*Material supplied:*
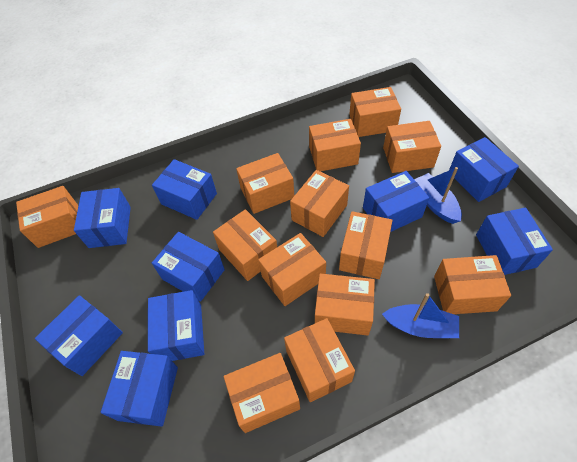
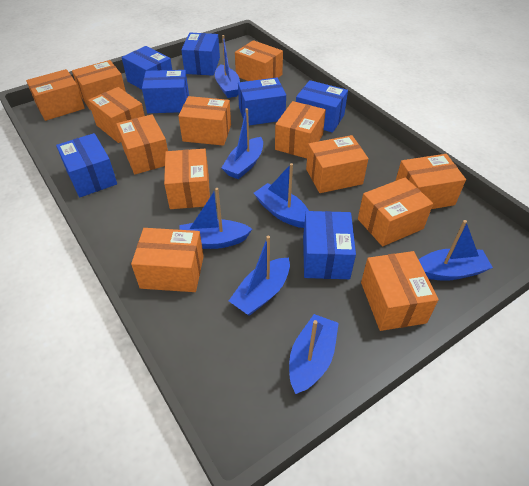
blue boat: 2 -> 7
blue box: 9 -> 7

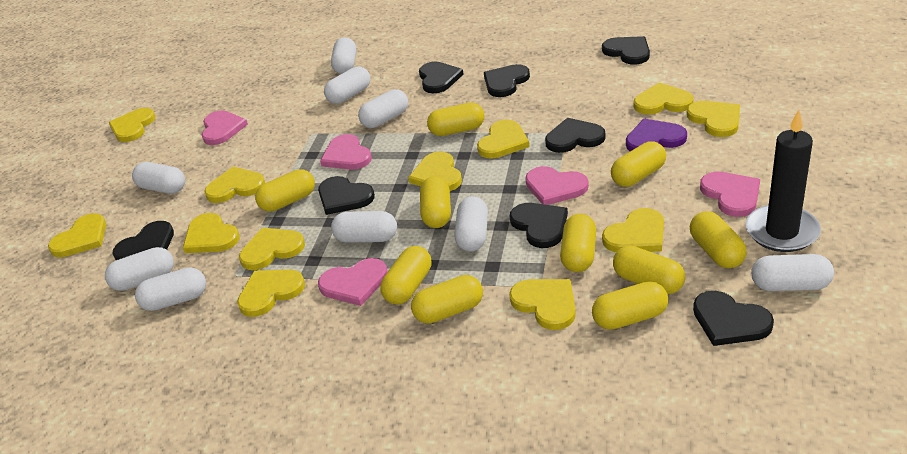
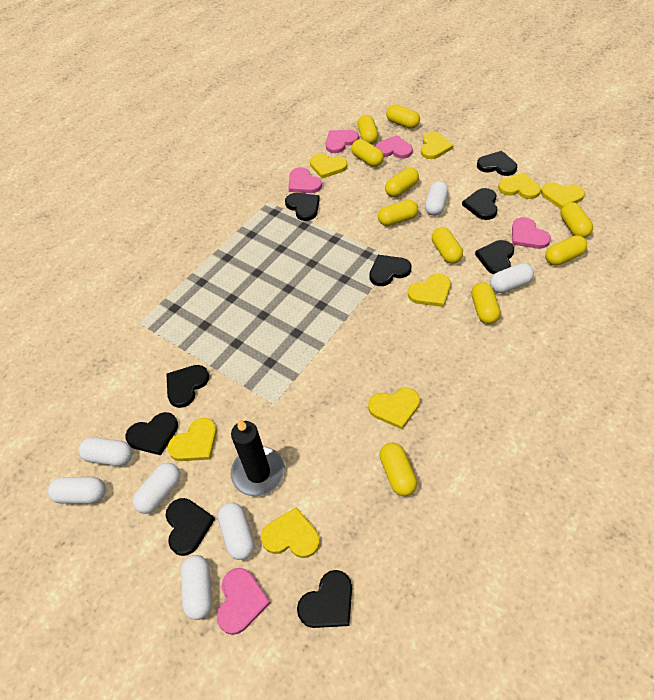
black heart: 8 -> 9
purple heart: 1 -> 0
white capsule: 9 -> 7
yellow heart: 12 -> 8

*Your goal:* Return every line of the data above in which "heart" appears.

*Finished task:*
black heart: 8 -> 9
purple heart: 1 -> 0
yellow heart: 12 -> 8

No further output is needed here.